* **TASK GOAL**
Go to the line below containing "(357, 314) = (332, 224): turquoise" and print exactly from there through the line containing "(538, 381) = (463, 111): white", both included. Print nothing else.

* **RECORD EXCERPTS**
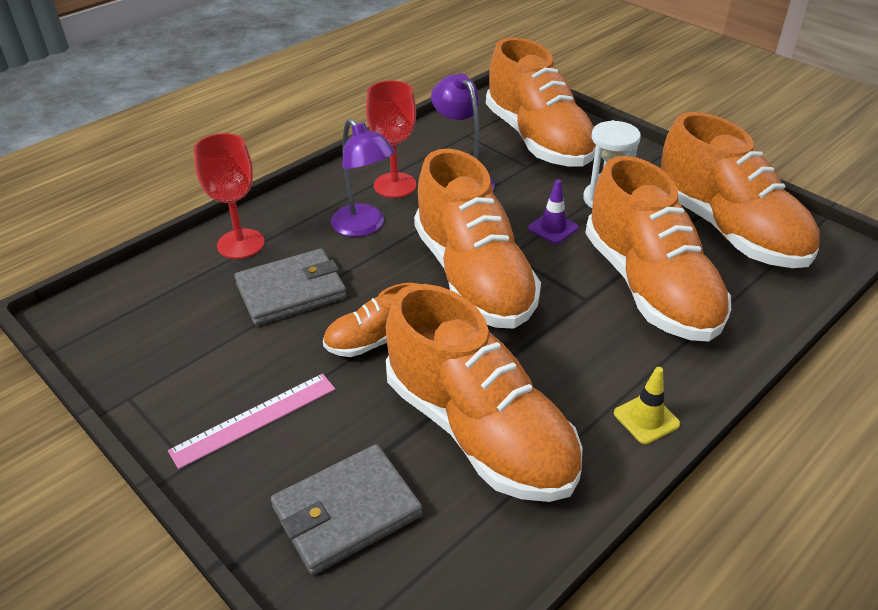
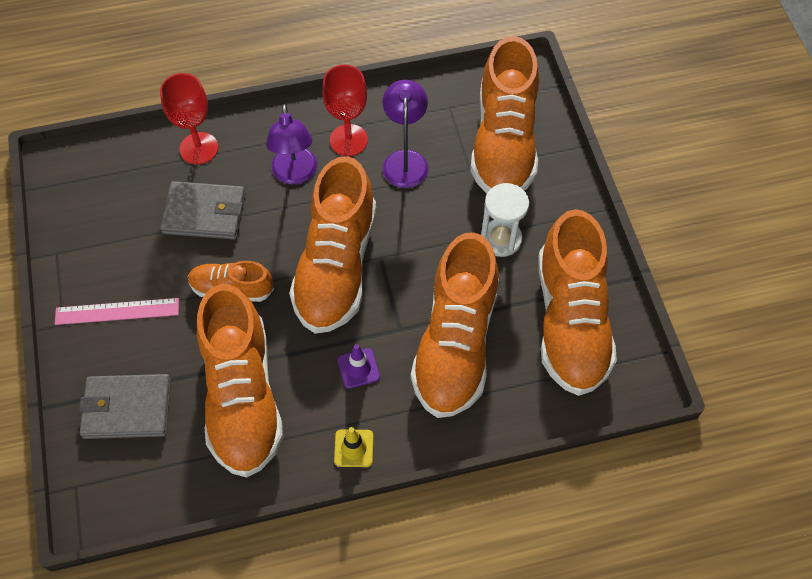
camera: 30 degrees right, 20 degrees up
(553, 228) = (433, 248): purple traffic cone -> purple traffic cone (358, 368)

---

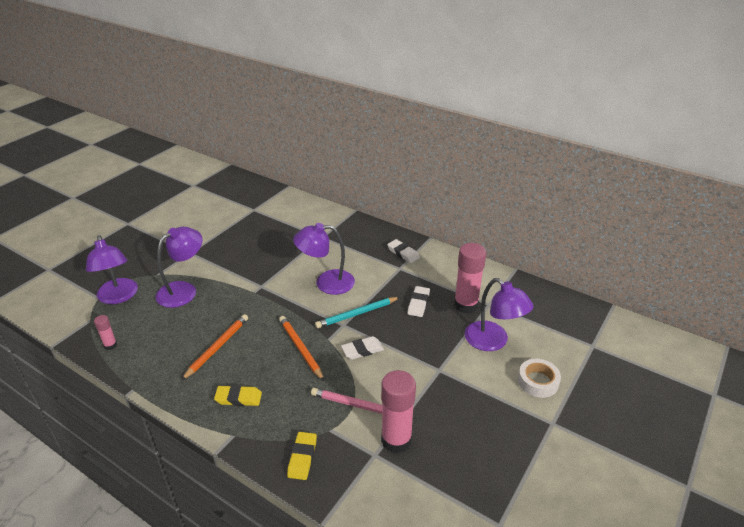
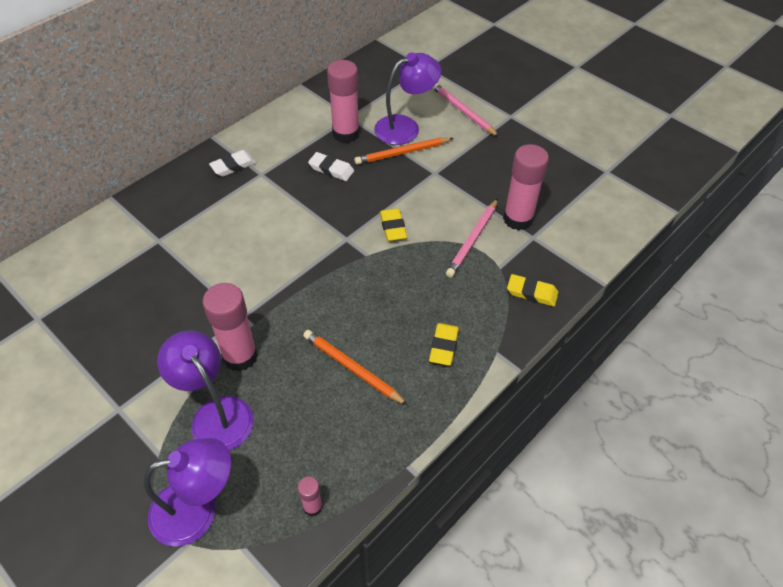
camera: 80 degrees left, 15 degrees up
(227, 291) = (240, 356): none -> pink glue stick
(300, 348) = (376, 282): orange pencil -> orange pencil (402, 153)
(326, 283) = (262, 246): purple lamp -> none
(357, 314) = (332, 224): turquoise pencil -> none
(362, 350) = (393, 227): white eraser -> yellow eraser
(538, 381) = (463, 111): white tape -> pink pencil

--

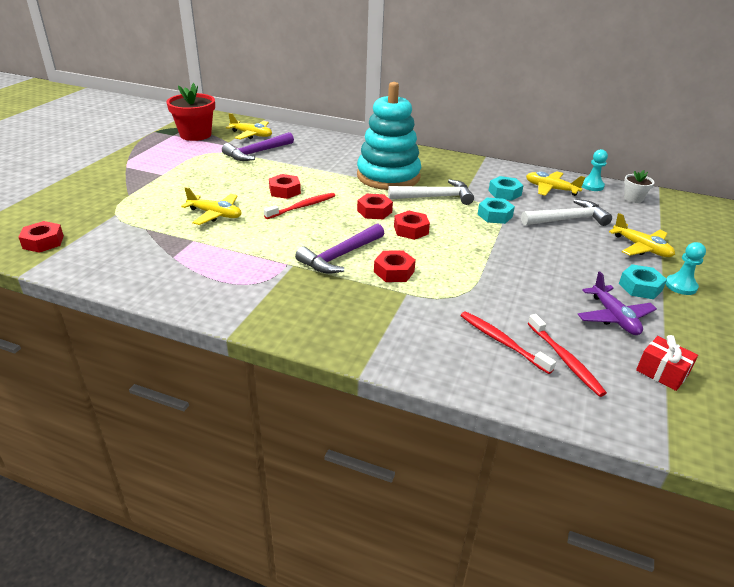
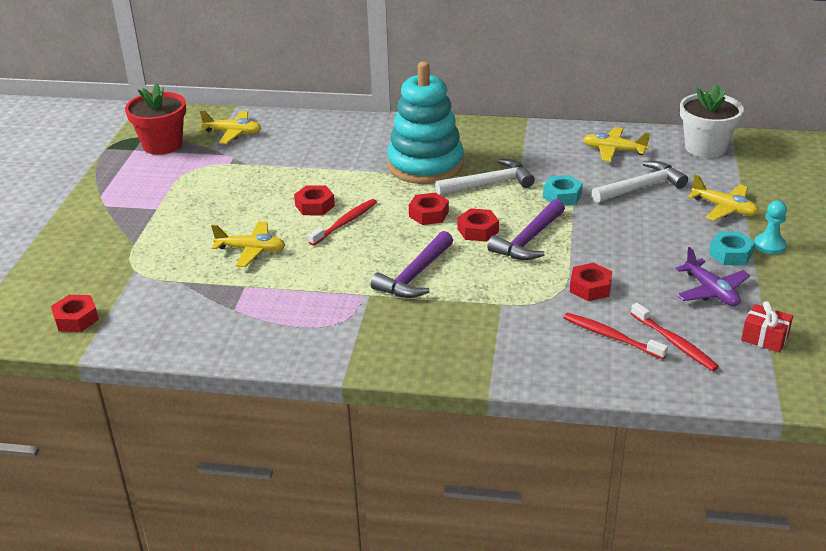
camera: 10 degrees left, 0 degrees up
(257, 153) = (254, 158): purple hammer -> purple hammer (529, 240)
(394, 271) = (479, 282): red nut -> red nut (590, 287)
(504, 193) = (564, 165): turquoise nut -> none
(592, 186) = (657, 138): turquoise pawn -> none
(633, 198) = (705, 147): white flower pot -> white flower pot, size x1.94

* **RESULT OF THIS TASK**
(357, 314) = (332, 224): turquoise pencil -> none
(362, 350) = (393, 227): white eraser -> yellow eraser
(538, 381) = (463, 111): white tape -> pink pencil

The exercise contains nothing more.